Reproduce the data below line for line without changing anything, but omit the pictures from your copy.

#### DATA TO USE
_____

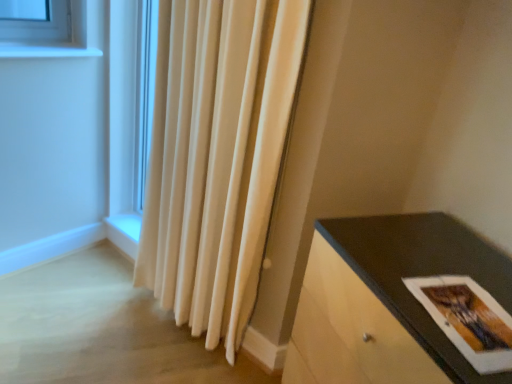
The height and width of the screenshot is (384, 512). Identify the location of vacant space situated on the left part of matte paper postcard at lower right. (387, 289).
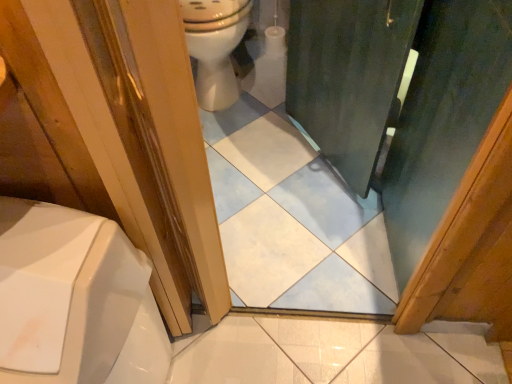
In order to face white glossy toilet at upper center, should I rotate leftwards or rightwards?

You should rotate left by 5.267 degrees.

The image size is (512, 384). What do you see at coordinates (215, 47) in the screenshot?
I see `white glossy toilet at upper center` at bounding box center [215, 47].

In the scene shown: What is the approximate width of white glossy toilet at upper center?

26.75 inches.

This screenshot has height=384, width=512. I want to click on white glossy toilet at upper center, so click(215, 47).

What is the approximate height of green matte screen door at center?

The height of green matte screen door at center is 35.57 inches.

Describe the element at coordinates (443, 118) in the screenshot. I see `green matte screen door at center` at that location.

The height and width of the screenshot is (384, 512). In order to click on green matte screen door at center in this screenshot , I will do `click(443, 118)`.

What are the coordinates of `white glossy toilet at upper center` in the screenshot? It's located at (215, 47).

Considering the positions of objects green matte screen door at center and white glossy toilet at upper center in the image provided, who is more to the right, green matte screen door at center or white glossy toilet at upper center?

green matte screen door at center.

Which object is further away from the camera, green matte screen door at center or white glossy toilet at upper center?

white glossy toilet at upper center is further from the camera.

Which is behind, point (469, 83) or point (192, 23)?

The point (192, 23) is more distant.

From the image's perspective, is green matte screen door at center located beneath white glossy toilet at upper center?

Correct, green matte screen door at center appears lower than white glossy toilet at upper center in the image.

Based on the photo, from a real-world perspective, is green matte screen door at center below white glossy toilet at upper center?

No.

Is green matte screen door at center wider than white glossy toilet at upper center?

No, green matte screen door at center is not wider than white glossy toilet at upper center.

Is green matte screen door at center taller than white glossy toilet at upper center?

Indeed, green matte screen door at center has a greater height compared to white glossy toilet at upper center.

Can you confirm if green matte screen door at center is smaller than white glossy toilet at upper center?

Actually, green matte screen door at center might be larger than white glossy toilet at upper center.

Is green matte screen door at center not inside white glossy toilet at upper center?

green matte screen door at center is positioned outside white glossy toilet at upper center.

In the scene shown: Is green matte screen door at center positioned far away from white glossy toilet at upper center?

No, there isn't a large distance between green matte screen door at center and white glossy toilet at upper center.

Is green matte screen door at center facing away from white glossy toilet at upper center?

No, green matte screen door at center's orientation is not away from white glossy toilet at upper center.

What's the angular difference between green matte screen door at center and white glossy toilet at upper center's facing directions?

The angle between the facing direction of green matte screen door at center and the facing direction of white glossy toilet at upper center is 88.5 degrees.

Measure the distance from green matte screen door at center to white glossy toilet at upper center.

32.52 inches.

Locate an element on the screen. The image size is (512, 384). screen door that appears on the right of white glossy toilet at upper center is located at coordinates (443, 118).

Between white glossy toilet at upper center and green matte screen door at center, which one appears on the left side from the viewer's perspective?

white glossy toilet at upper center.

Is white glossy toilet at upper center further to camera compared to green matte screen door at center?

Yes, the depth of white glossy toilet at upper center is greater than that of green matte screen door at center.

Considering the positions of point (211, 79) and point (409, 268), is point (211, 79) closer or farther from the camera than point (409, 268)?

Point (211, 79) appears to be farther away from the viewer than point (409, 268).

From the image's perspective, relative to green matte screen door at center, is white glossy toilet at upper center above or below?

Based on their image positions, white glossy toilet at upper center is located above green matte screen door at center.

Looking at this image, from a real-world perspective, which is physically above, white glossy toilet at upper center or green matte screen door at center?

green matte screen door at center, from a real-world perspective.

In terms of width, does white glossy toilet at upper center look wider or thinner when compared to green matte screen door at center?

Considering their sizes, white glossy toilet at upper center looks broader than green matte screen door at center.

Considering the relative sizes of white glossy toilet at upper center and green matte screen door at center in the image provided, is white glossy toilet at upper center taller than green matte screen door at center?

No.

Is white glossy toilet at upper center bigger than green matte screen door at center?

Incorrect, white glossy toilet at upper center is not larger than green matte screen door at center.

Is white glossy toilet at upper center inside or outside of green matte screen door at center?

white glossy toilet at upper center is spatially situated outside green matte screen door at center.

Are white glossy toilet at upper center and green matte screen door at center beside each other?

white glossy toilet at upper center and green matte screen door at center are clearly separated.

Is white glossy toilet at upper center oriented towards green matte screen door at center?

No, white glossy toilet at upper center is not facing towards green matte screen door at center.

How far apart are white glossy toilet at upper center and green matte screen door at center?

32.52 inches.

Where is `toilet below the green matte screen door at center (from a real-world perspective)`? The width and height of the screenshot is (512, 384). toilet below the green matte screen door at center (from a real-world perspective) is located at coordinates (215, 47).

Identify the location of screen door on the right of the white glossy toilet at upper center. (443, 118).

The width and height of the screenshot is (512, 384). Identify the location of toilet located behind the green matte screen door at center. (215, 47).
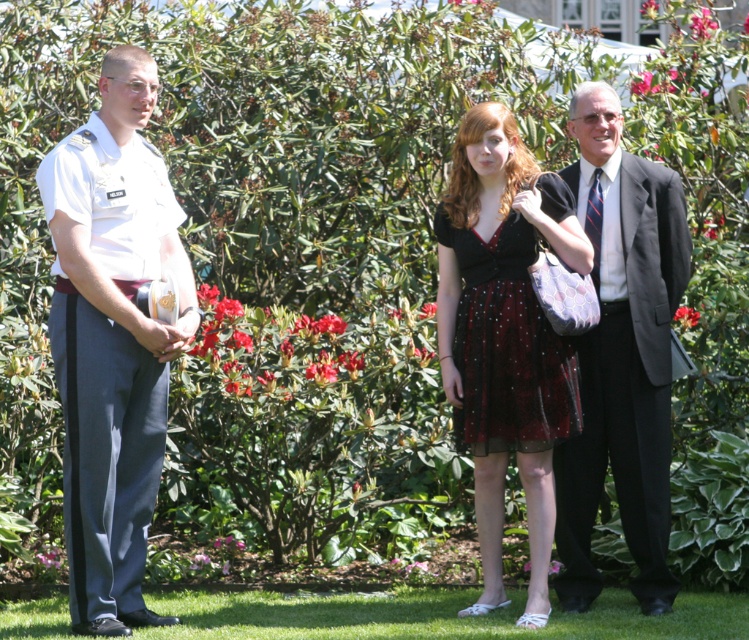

_____

#### SOLUTION BELOW
The height and width of the screenshot is (384, 512). Identify the location of vacant space situated on the left part of matte paper postcard at lower right. (387, 289).
In order to face white glossy toilet at upper center, should I rotate leftwards or rightwards?

You should rotate left by 5.267 degrees.

The image size is (512, 384). What do you see at coordinates (215, 47) in the screenshot?
I see `white glossy toilet at upper center` at bounding box center [215, 47].

In the scene shown: What is the approximate width of white glossy toilet at upper center?

26.75 inches.

This screenshot has height=384, width=512. I want to click on white glossy toilet at upper center, so click(215, 47).

What is the approximate height of green matte screen door at center?

The height of green matte screen door at center is 35.57 inches.

Describe the element at coordinates (443, 118) in the screenshot. I see `green matte screen door at center` at that location.

The height and width of the screenshot is (384, 512). In order to click on green matte screen door at center in this screenshot , I will do `click(443, 118)`.

What are the coordinates of `white glossy toilet at upper center` in the screenshot? It's located at (215, 47).

Considering the positions of objects green matte screen door at center and white glossy toilet at upper center in the image provided, who is more to the right, green matte screen door at center or white glossy toilet at upper center?

green matte screen door at center.

Which object is further away from the camera, green matte screen door at center or white glossy toilet at upper center?

white glossy toilet at upper center is further from the camera.

Which is behind, point (469, 83) or point (192, 23)?

The point (192, 23) is more distant.

From the image's perspective, is green matte screen door at center located beneath white glossy toilet at upper center?

Correct, green matte screen door at center appears lower than white glossy toilet at upper center in the image.

Based on the photo, from a real-world perspective, is green matte screen door at center below white glossy toilet at upper center?

No.

Is green matte screen door at center wider than white glossy toilet at upper center?

No, green matte screen door at center is not wider than white glossy toilet at upper center.

Is green matte screen door at center taller than white glossy toilet at upper center?

Indeed, green matte screen door at center has a greater height compared to white glossy toilet at upper center.

Can you confirm if green matte screen door at center is smaller than white glossy toilet at upper center?

Actually, green matte screen door at center might be larger than white glossy toilet at upper center.

Is green matte screen door at center not inside white glossy toilet at upper center?

green matte screen door at center is positioned outside white glossy toilet at upper center.

In the scene shown: Is green matte screen door at center positioned far away from white glossy toilet at upper center?

No, there isn't a large distance between green matte screen door at center and white glossy toilet at upper center.

Is green matte screen door at center facing away from white glossy toilet at upper center?

No, green matte screen door at center's orientation is not away from white glossy toilet at upper center.

What's the angular difference between green matte screen door at center and white glossy toilet at upper center's facing directions?

The angle between the facing direction of green matte screen door at center and the facing direction of white glossy toilet at upper center is 88.5 degrees.

Measure the distance from green matte screen door at center to white glossy toilet at upper center.

32.52 inches.

Locate an element on the screen. The image size is (512, 384). screen door that appears on the right of white glossy toilet at upper center is located at coordinates (443, 118).

Between white glossy toilet at upper center and green matte screen door at center, which one appears on the left side from the viewer's perspective?

white glossy toilet at upper center.

Is white glossy toilet at upper center further to camera compared to green matte screen door at center?

Yes, the depth of white glossy toilet at upper center is greater than that of green matte screen door at center.

Considering the positions of point (211, 79) and point (409, 268), is point (211, 79) closer or farther from the camera than point (409, 268)?

Point (211, 79) appears to be farther away from the viewer than point (409, 268).

From the image's perspective, relative to green matte screen door at center, is white glossy toilet at upper center above or below?

Based on their image positions, white glossy toilet at upper center is located above green matte screen door at center.

Looking at this image, from a real-world perspective, which is physically above, white glossy toilet at upper center or green matte screen door at center?

green matte screen door at center, from a real-world perspective.

In terms of width, does white glossy toilet at upper center look wider or thinner when compared to green matte screen door at center?

Considering their sizes, white glossy toilet at upper center looks broader than green matte screen door at center.

Considering the relative sizes of white glossy toilet at upper center and green matte screen door at center in the image provided, is white glossy toilet at upper center taller than green matte screen door at center?

No.

Is white glossy toilet at upper center bigger than green matte screen door at center?

Incorrect, white glossy toilet at upper center is not larger than green matte screen door at center.

Is white glossy toilet at upper center inside or outside of green matte screen door at center?

white glossy toilet at upper center is spatially situated outside green matte screen door at center.

Are white glossy toilet at upper center and green matte screen door at center beside each other?

white glossy toilet at upper center and green matte screen door at center are clearly separated.

Is white glossy toilet at upper center oriented towards green matte screen door at center?

No, white glossy toilet at upper center is not facing towards green matte screen door at center.

How far apart are white glossy toilet at upper center and green matte screen door at center?

32.52 inches.

Where is `toilet below the green matte screen door at center (from a real-world perspective)`? The width and height of the screenshot is (512, 384). toilet below the green matte screen door at center (from a real-world perspective) is located at coordinates (215, 47).

Identify the location of screen door on the right of the white glossy toilet at upper center. (443, 118).

The width and height of the screenshot is (512, 384). Identify the location of toilet located behind the green matte screen door at center. (215, 47).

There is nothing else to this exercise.